Work required: Leave out the pictures and restate every entry word for word.

Scene images with change listings:
*****

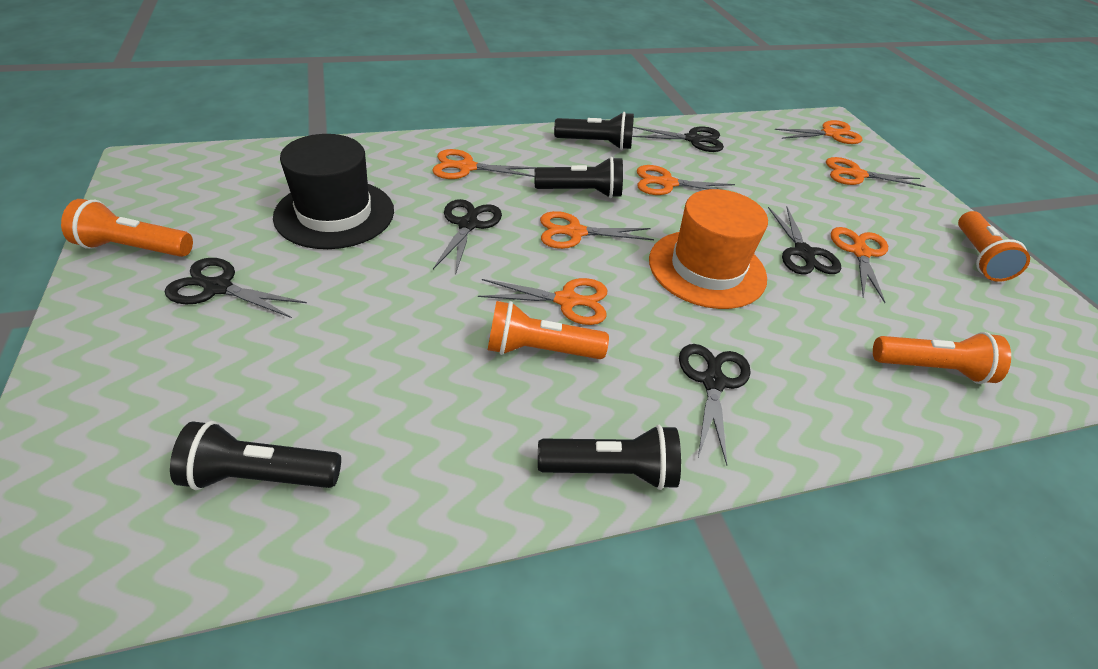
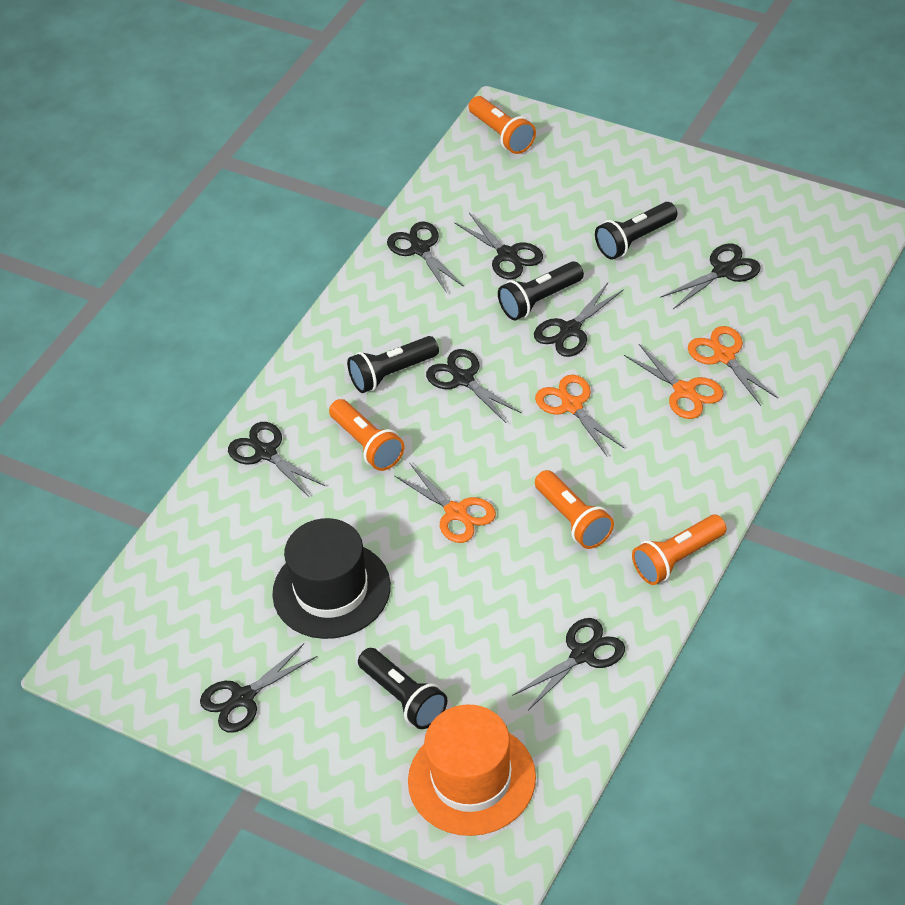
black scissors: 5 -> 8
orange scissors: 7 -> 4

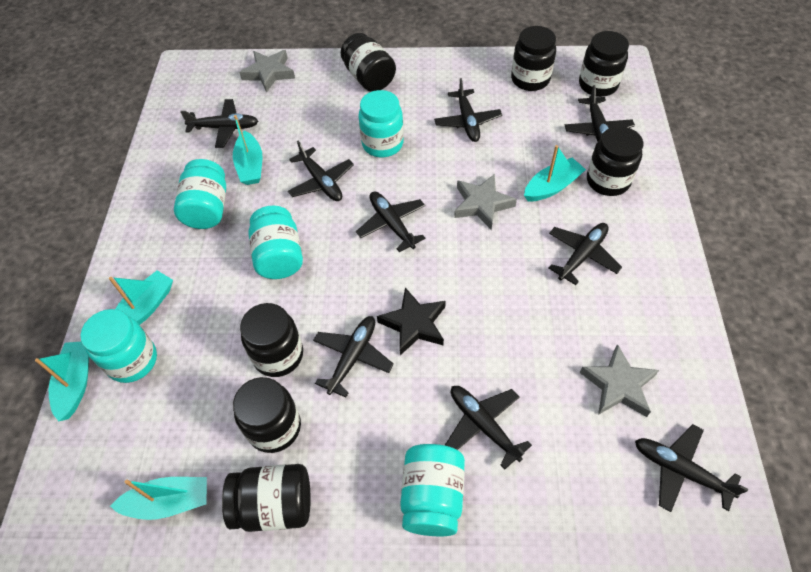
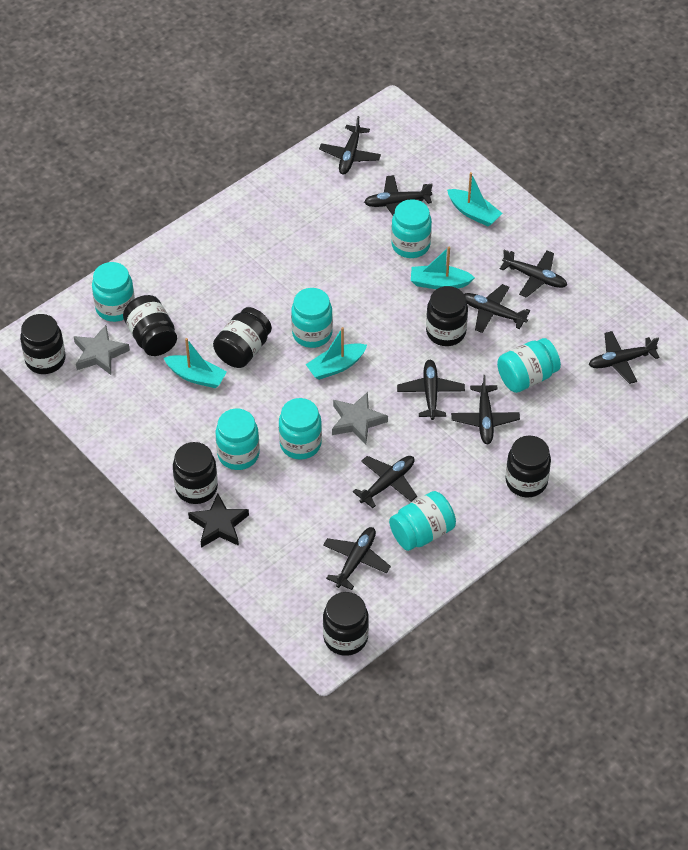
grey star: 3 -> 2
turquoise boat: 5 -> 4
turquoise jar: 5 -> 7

*****

Response area:
black scissors: 5 -> 8
orange scissors: 7 -> 4

grey star: 3 -> 2
turquoise boat: 5 -> 4
turquoise jar: 5 -> 7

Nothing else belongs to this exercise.